▸ WHAT YOU SHOULD DO: State the count of lines below in which the word "cone" appears, and add nothing.

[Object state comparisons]
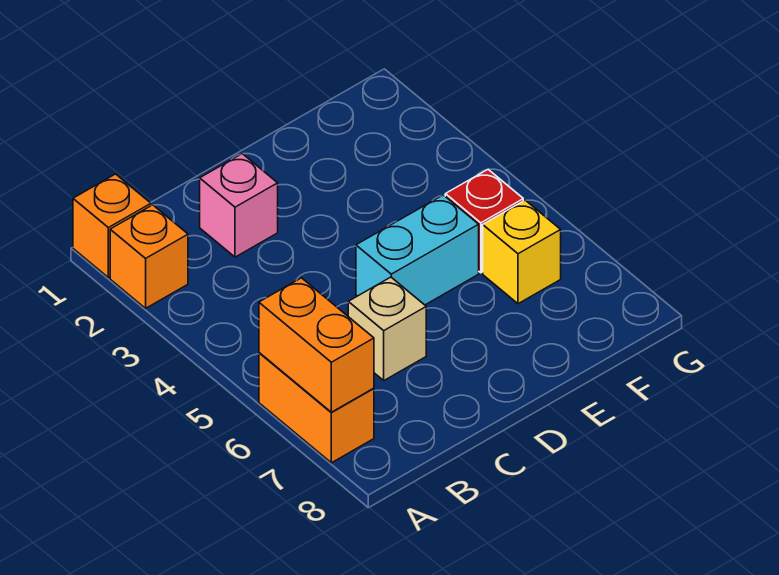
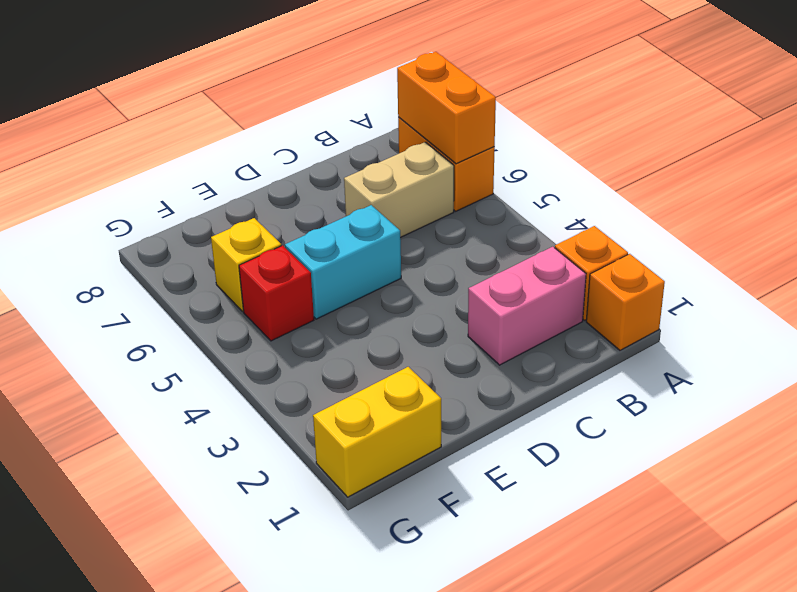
pink brick C2 level 1 -> pink brick B2:C2 level 1
tan brick C6 level 1 -> tan brick B6:C6 level 1
none -> yellow brick F1:G1 level 1

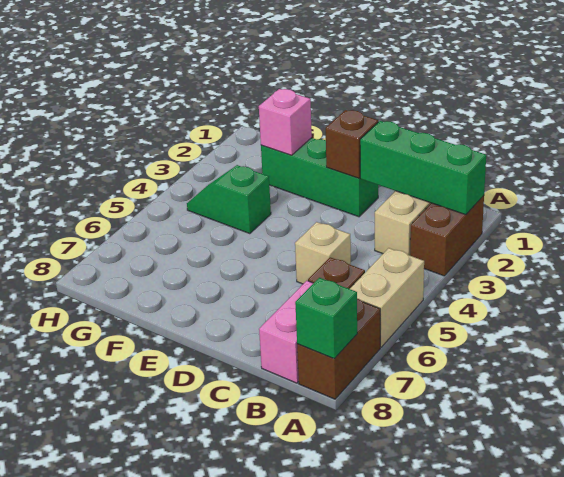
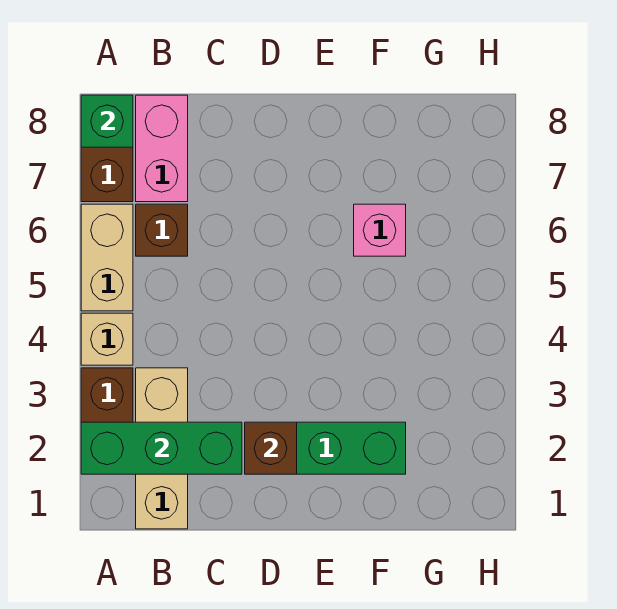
tan brick C5 level 1 -> tan brick A4 level 1
pink brick F2 level 2 -> pink brick F6 level 1
green slope F4:G4 level 1 top F -> none

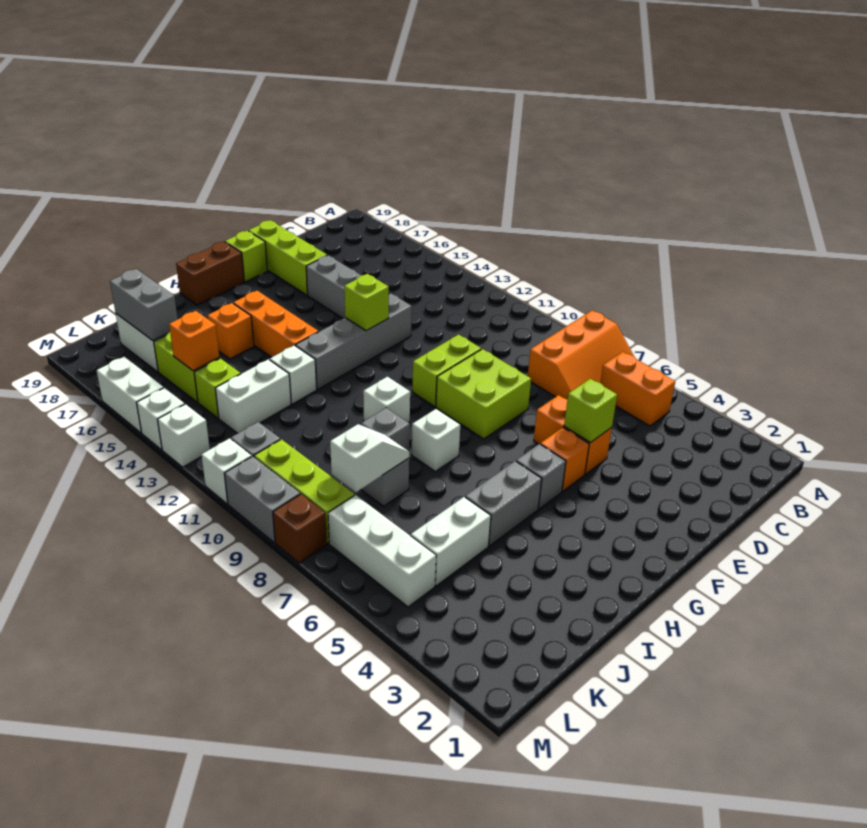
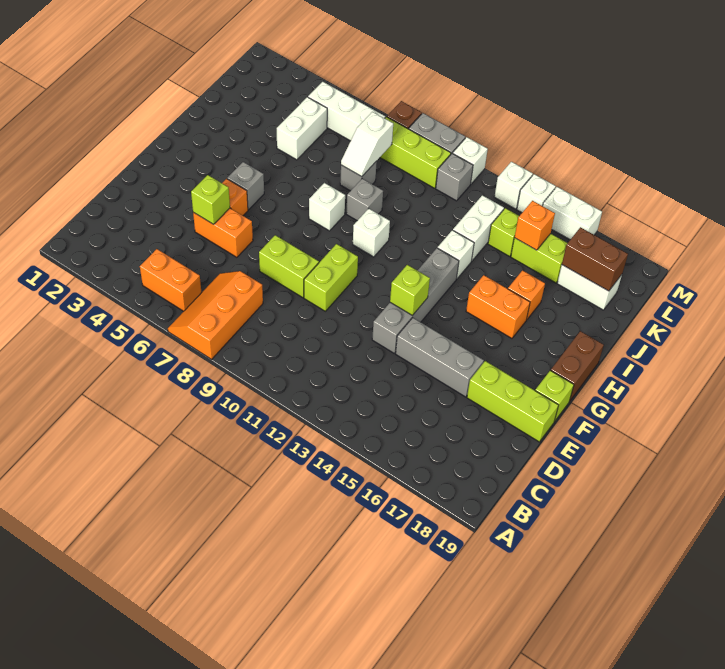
lime brick E8:F9 level 1 -> lime brick E8:E9 level 1
grey brick H5:I5 level 1 -> none
orange brick H14:H16 level 1 -> orange brick H15:H16 level 1
grey brick K17:K18 level 2 -> brown brick K17:K18 level 2

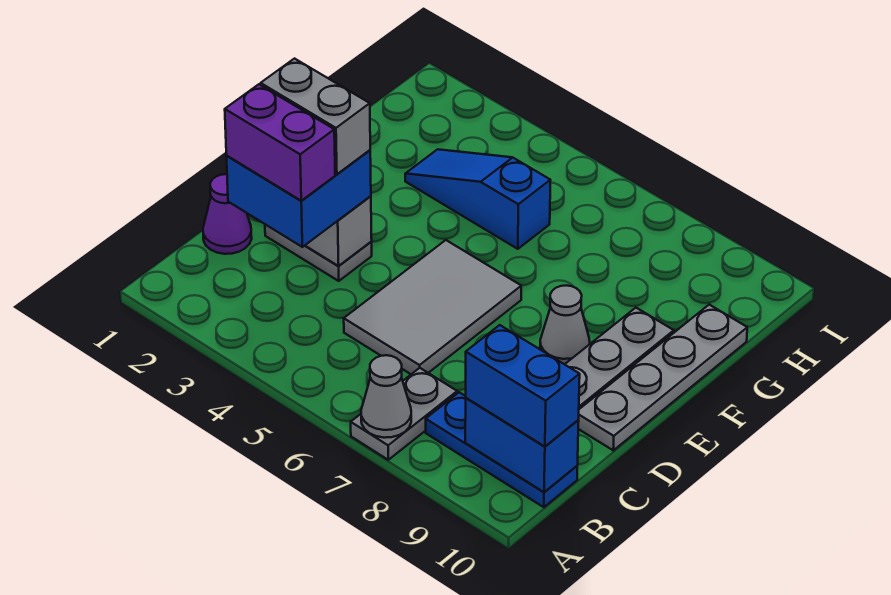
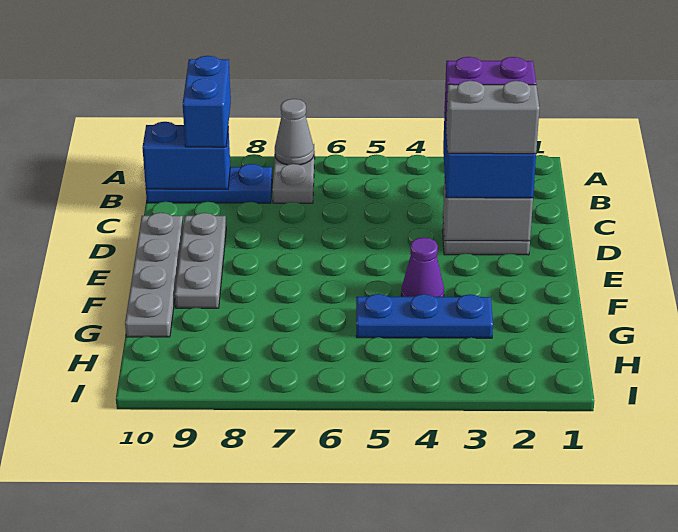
blue brick B9:B10 level 3 -> blue brick A9:B9 level 3
purple cone C1 level 1 -> purple cone F4 level 1
grey tile C5:E6 level 1 -> none
grey cone E8 level 1 -> none
blue slope G3:G5 level 1 top 5 -> blue plate G3:G5 level 1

▸ OUTPUT OF THE EXERCISE: 2